Task directions: Write out each line of the listing as it stands, without the images.
---------- Data block
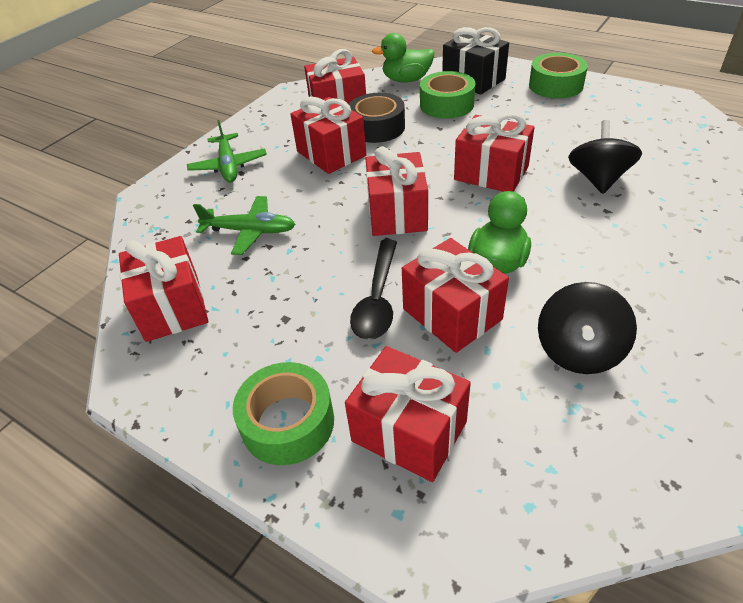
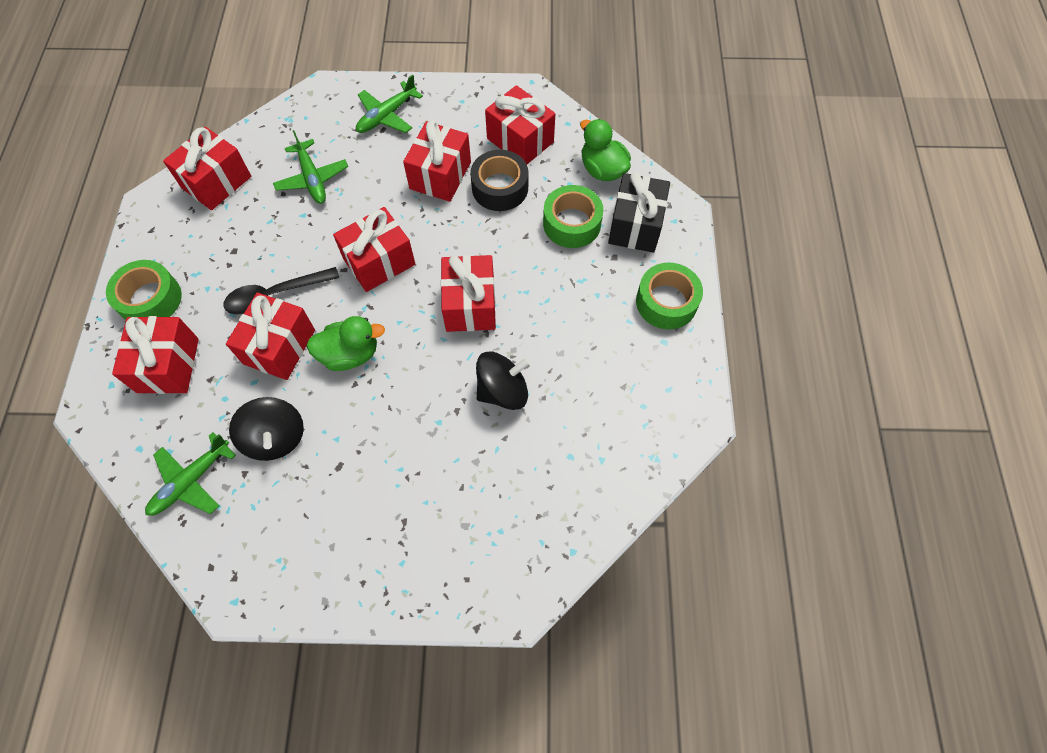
camera: 55 degrees right, 20 degrees up
black spinning top [538,282,637,374] -> black spinning top turned 105 degrees counterclockwise [229,397,304,461]
none -> green plane [145,432,236,516]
--------------------
Output of the task:
camera: 55 degrees right, 20 degrees up
black spinning top [538,282,637,374] -> black spinning top turned 105 degrees counterclockwise [229,397,304,461]
none -> green plane [145,432,236,516]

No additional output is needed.